# Brief:
Gather every line of the entries that includes the word "donut".

# Supplied data:
◇ ◇ ◇ ◇ ◇

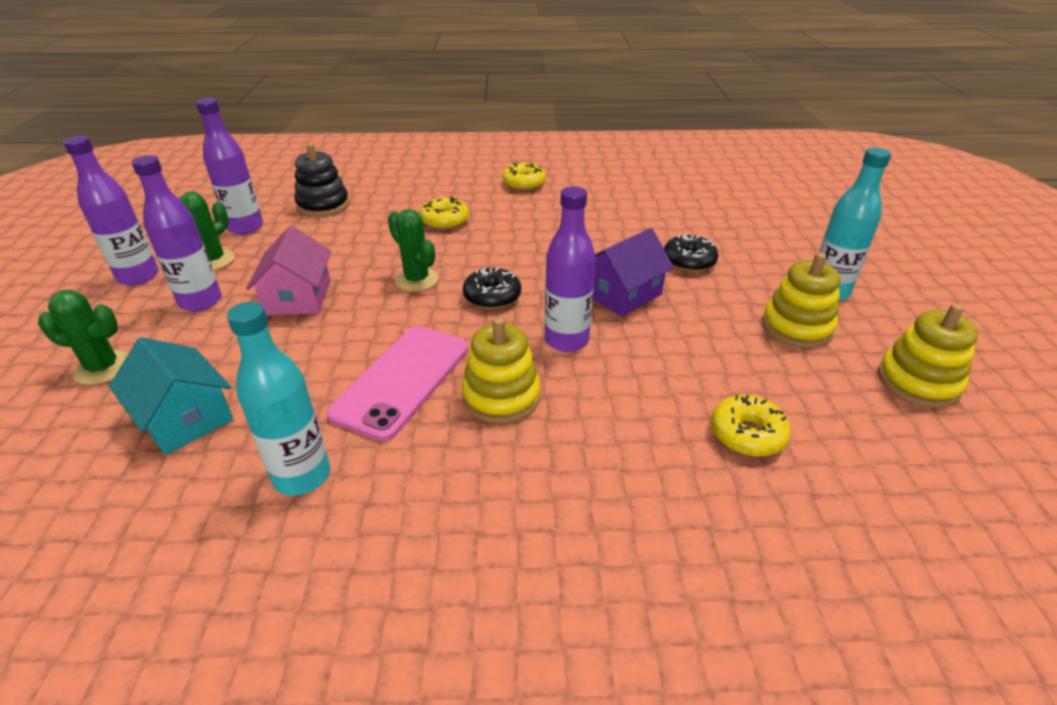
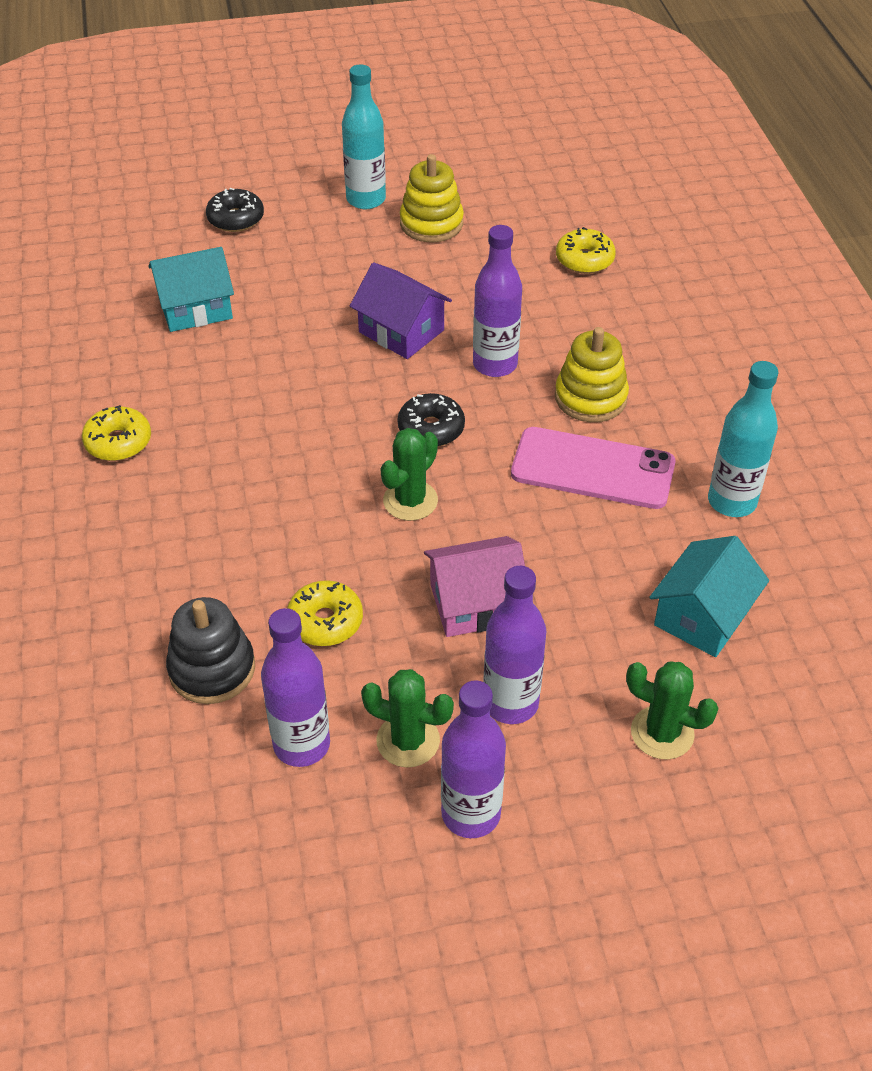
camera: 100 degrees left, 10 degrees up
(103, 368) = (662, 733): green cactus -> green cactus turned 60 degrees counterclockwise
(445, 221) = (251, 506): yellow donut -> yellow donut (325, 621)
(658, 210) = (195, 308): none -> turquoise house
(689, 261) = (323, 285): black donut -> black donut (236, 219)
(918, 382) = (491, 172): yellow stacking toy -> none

◇ ◇ ◇ ◇ ◇

# Reply to the exercise:
(445, 221) = (251, 506): yellow donut -> yellow donut (325, 621)
(689, 261) = (323, 285): black donut -> black donut (236, 219)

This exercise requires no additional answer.